**Data excerpt:**
*** Begin section ***

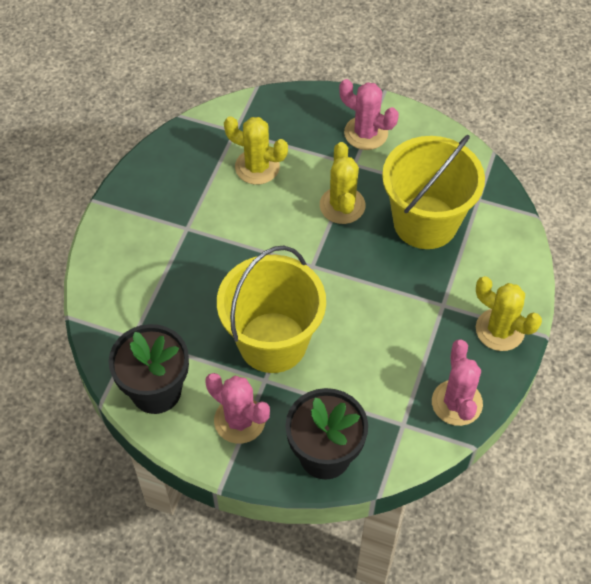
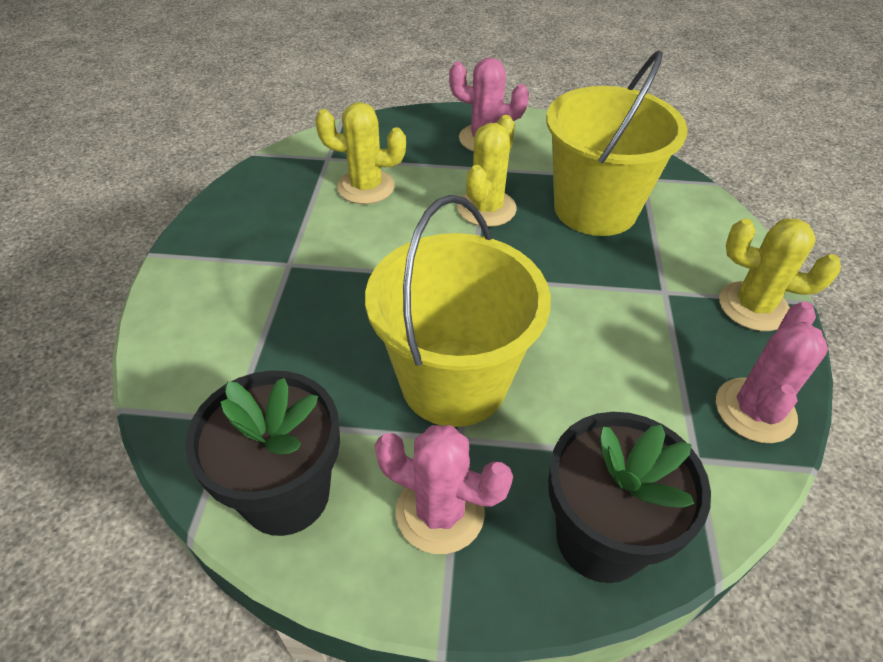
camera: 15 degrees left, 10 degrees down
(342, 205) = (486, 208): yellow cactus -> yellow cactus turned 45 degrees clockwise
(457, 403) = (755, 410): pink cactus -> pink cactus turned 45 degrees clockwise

*** End section ***

**Work item:**
Repeat every line above exactly, but omit all images.

**Solution:**
camera: 15 degrees left, 10 degrees down
(342, 205) = (486, 208): yellow cactus -> yellow cactus turned 45 degrees clockwise
(457, 403) = (755, 410): pink cactus -> pink cactus turned 45 degrees clockwise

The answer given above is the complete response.